Your goal> Exact wording is needed for every line from the one holding "black arrow: (44, 724) -> (32, 564), moved" to the end of the records below; write those lines out and omit the pictures.

Data in this exercise>
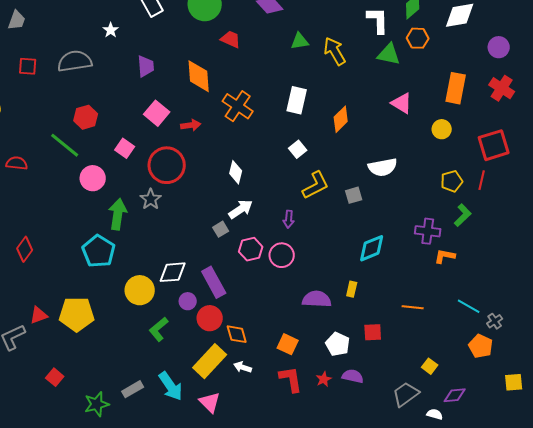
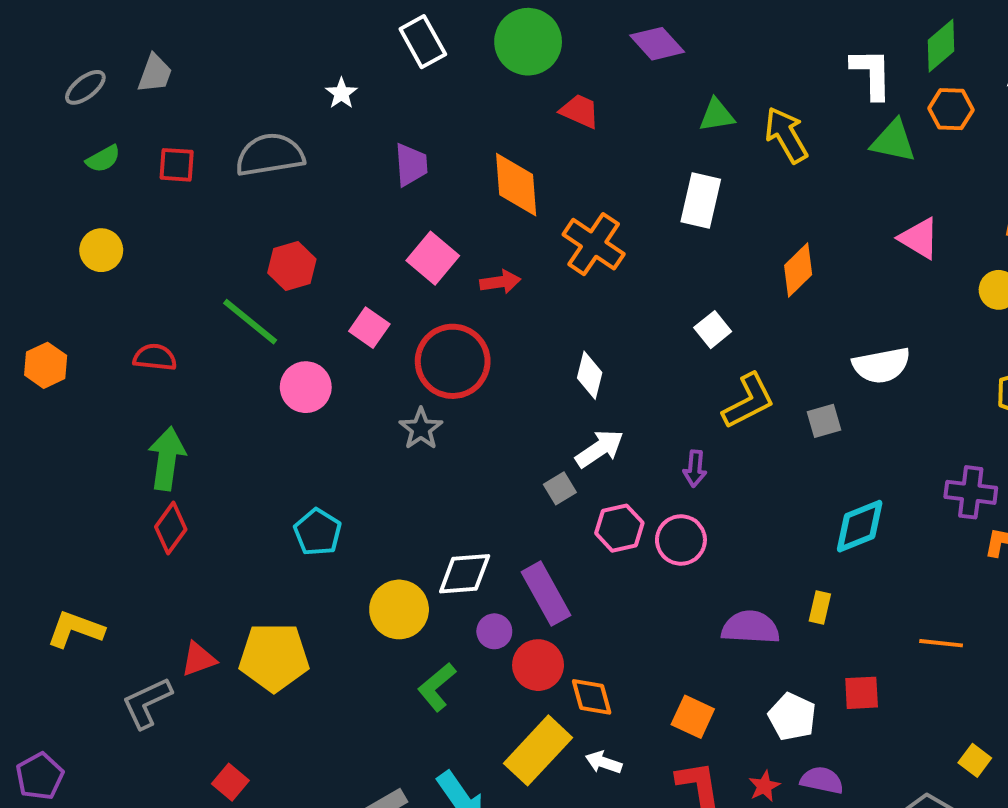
white rectangle: (297, 100) -> (701, 201), moved
green arrow: (118, 214) -> (167, 459), moved
cyan pentagon: (99, 251) -> (318, 532), size x0.7

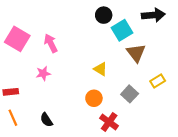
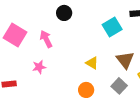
black circle: (104, 15) -> (64, 13), moved
brown triangle: (136, 53) -> (125, 60), moved

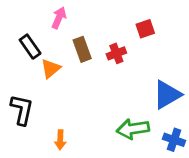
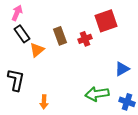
pink arrow: (59, 18) -> (17, 13), moved
red square: (145, 29) -> (106, 21), size x1.6
blue triangle: (167, 95) -> (122, 69), size x0.7

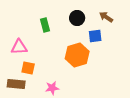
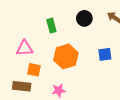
blue square: (95, 36) -> (105, 54), moved
orange hexagon: (77, 55) -> (66, 56), moved

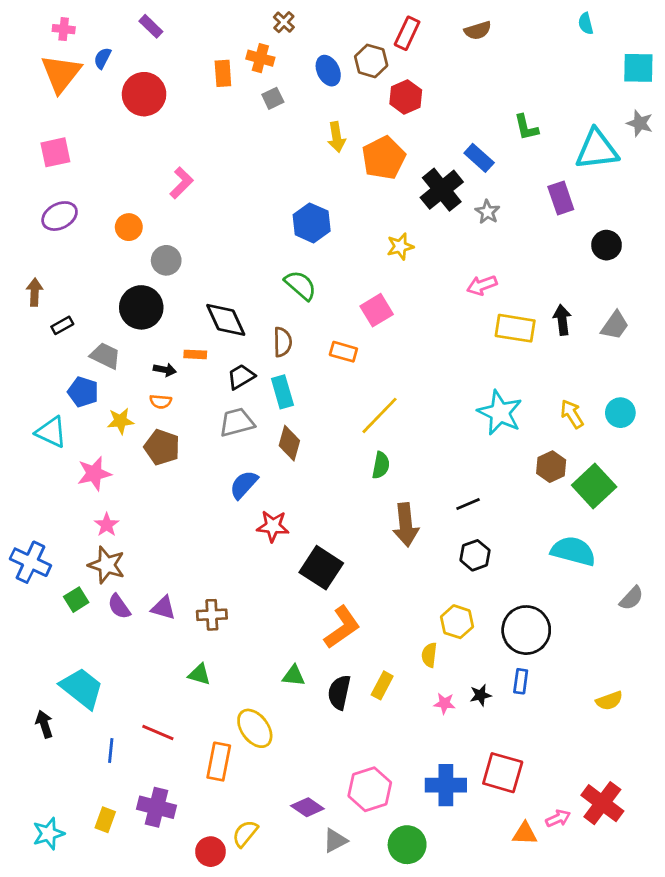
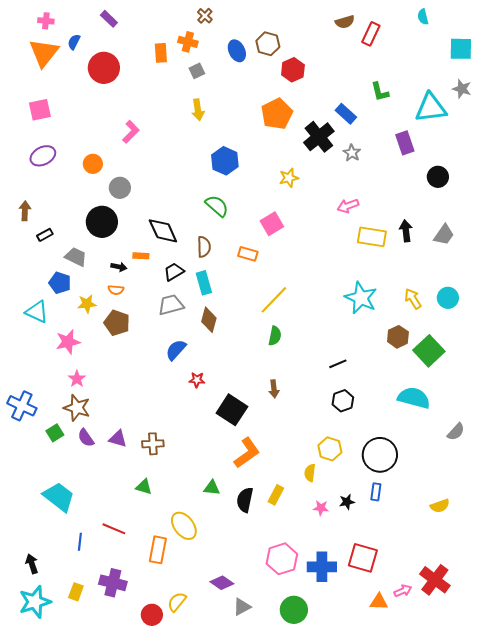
red rectangle: (407, 33) -> (371, 34), moved
yellow arrow: (336, 137) -> (198, 110), moved
brown arrow: (406, 525) -> (274, 389), moved, size x0.6
red star: (273, 526) -> (197, 380), size x0.7
black arrow: (44, 724) -> (32, 564), moved
pink hexagon: (370, 789) -> (282, 559), moved
cyan star: (48, 834) -> (35, 602), size x1.4

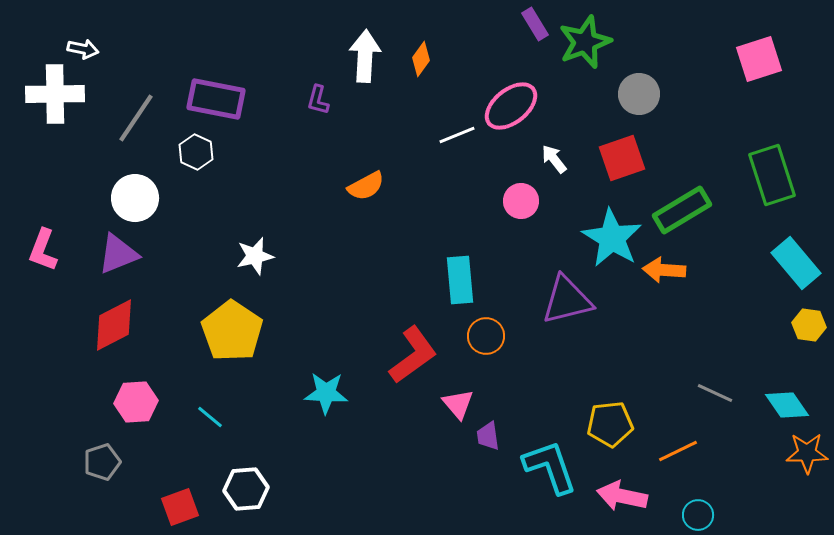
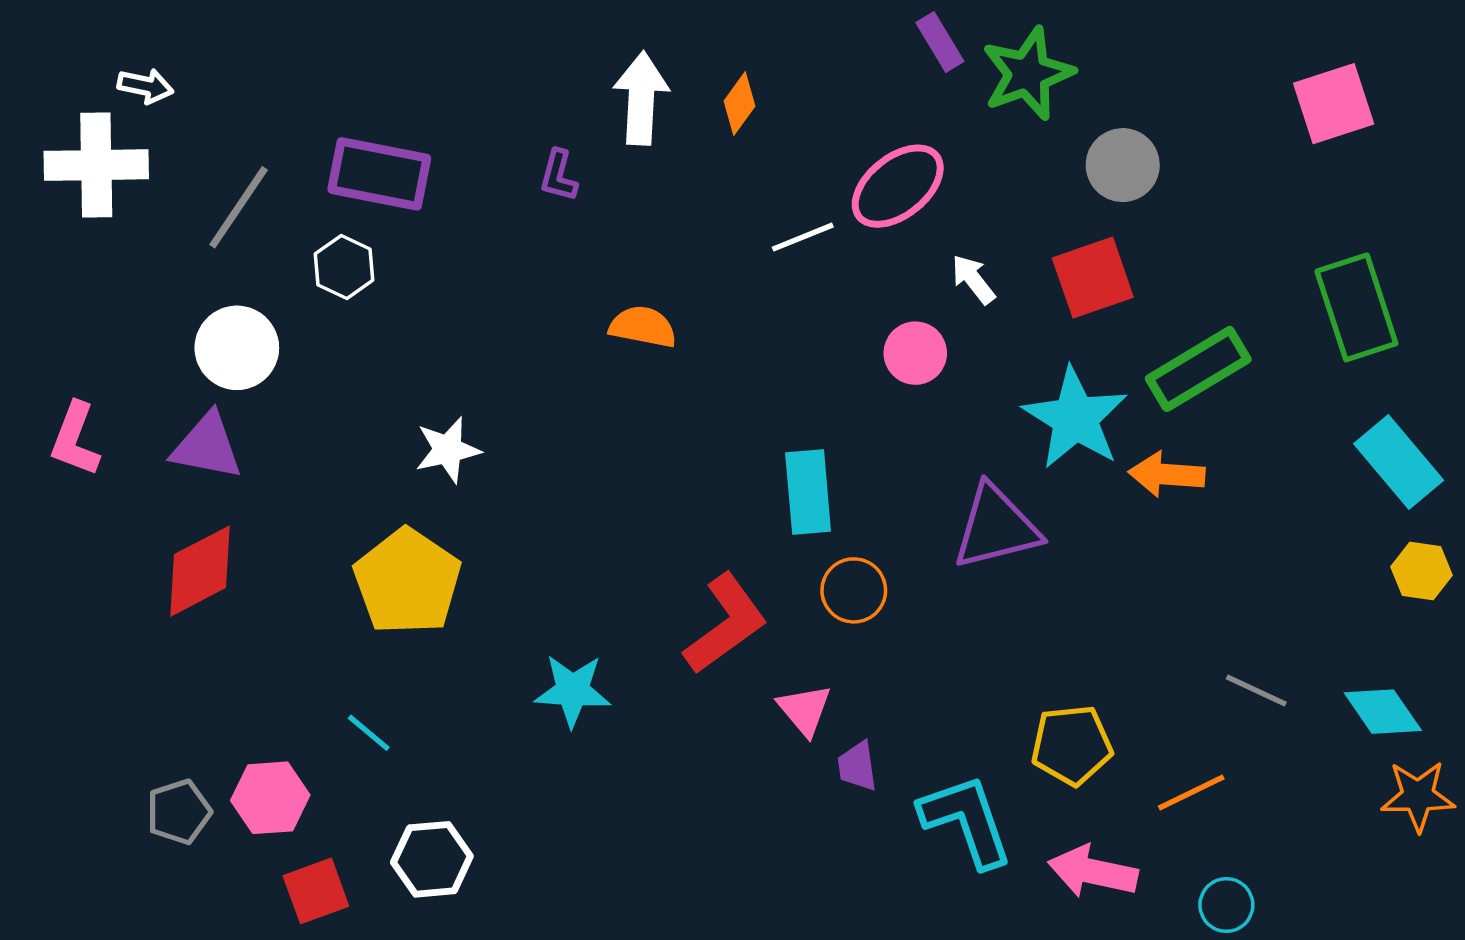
orange semicircle: (366, 186) -> (643, 327), turned -141
purple triangle: (118, 254) -> (207, 446), turned 33
pink hexagon: (136, 402) -> (270, 798), moved

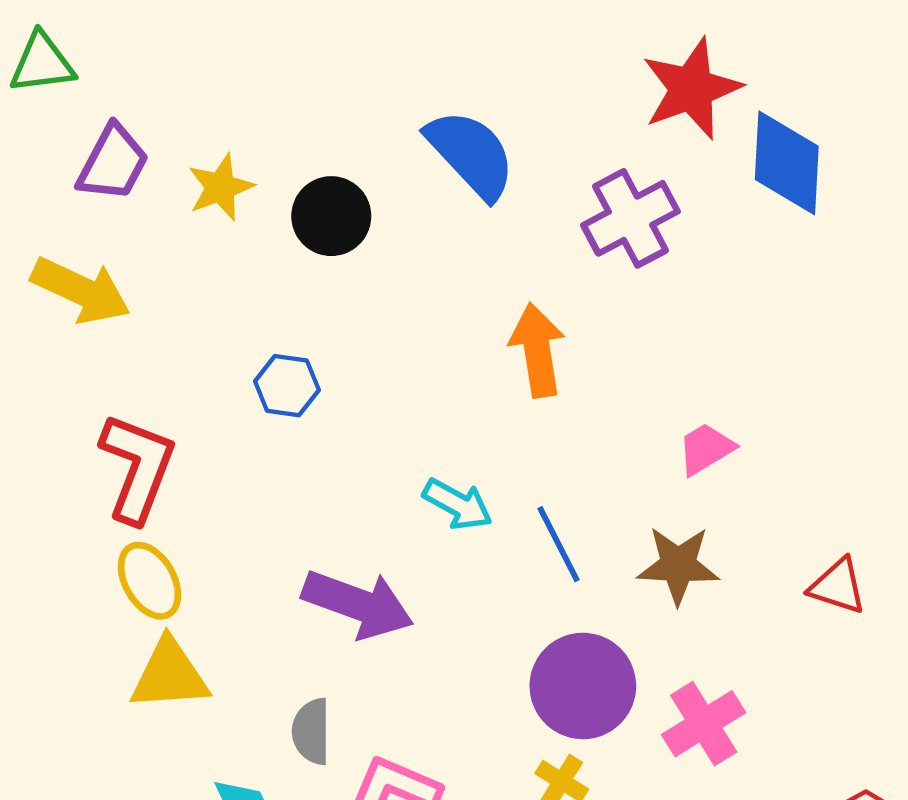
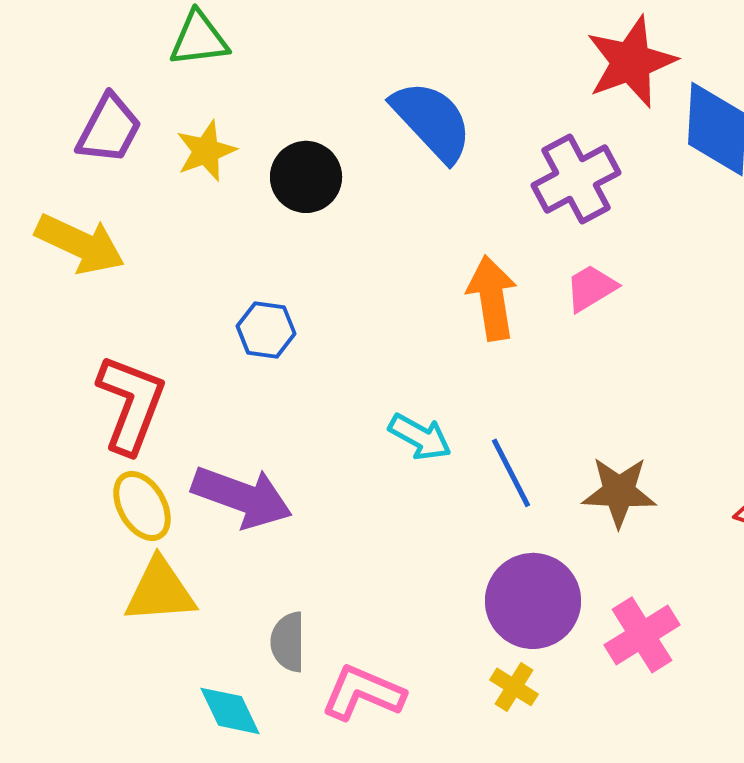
green triangle: (42, 63) -> (199, 39), moved
pink trapezoid: (706, 449) -> (591, 288), moved
purple arrow: (358, 604) -> (242, 497), moved

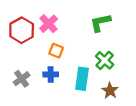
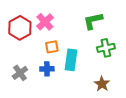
orange square: (56, 51) -> (52, 47), turned -32
green cross: (105, 60) -> (106, 48), moved, turned 36
cyan rectangle: (82, 79) -> (71, 60), moved

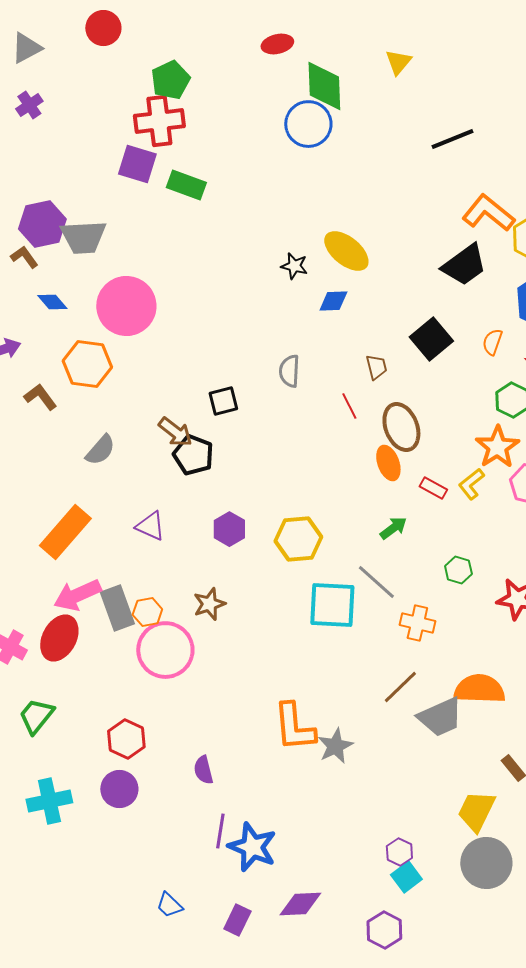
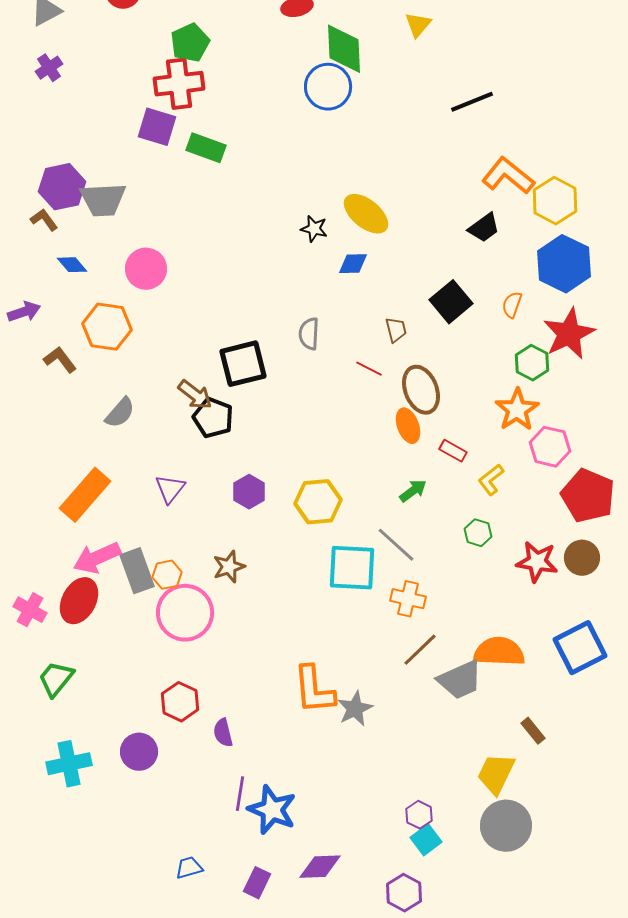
black trapezoid: (464, 265) -> (484, 228), size x0.7
pink circle: (126, 306) -> (146, 269), size x0.7
black square: (223, 401) -> (243, 364), size x1.6
red line: (349, 406) -> (369, 369), turned -36
yellow L-shape: (471, 484) -> (491, 480), moved
purple triangle: (150, 526) -> (170, 489), turned 44
orange cross: (417, 623) -> (408, 599), moved
red hexagon: (126, 739) -> (180, 702), moved
blue trapezoid: (169, 905) -> (189, 868), turned 120

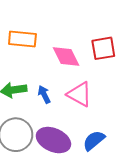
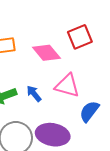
blue semicircle: (94, 140) -> (89, 111), moved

Result for this exercise>
black arrow: (44, 724) -> (32, 564), moved
pink hexagon: (370, 789) -> (282, 559), moved
cyan star: (48, 834) -> (35, 602), size x1.4

orange semicircle: (366, 186) -> (643, 327), turned -141
purple triangle: (118, 254) -> (207, 446), turned 33
pink hexagon: (136, 402) -> (270, 798), moved

green triangle: (42, 63) -> (199, 39), moved
pink trapezoid: (706, 449) -> (591, 288), moved
purple arrow: (358, 604) -> (242, 497), moved

orange square: (56, 51) -> (52, 47), turned -32
green cross: (105, 60) -> (106, 48), moved, turned 36
cyan rectangle: (82, 79) -> (71, 60), moved

black trapezoid: (464, 265) -> (484, 228), size x0.7
pink circle: (126, 306) -> (146, 269), size x0.7
black square: (223, 401) -> (243, 364), size x1.6
red line: (349, 406) -> (369, 369), turned -36
yellow L-shape: (471, 484) -> (491, 480), moved
purple triangle: (150, 526) -> (170, 489), turned 44
orange cross: (417, 623) -> (408, 599), moved
red hexagon: (126, 739) -> (180, 702), moved
blue trapezoid: (169, 905) -> (189, 868), turned 120

blue semicircle: (94, 140) -> (89, 111), moved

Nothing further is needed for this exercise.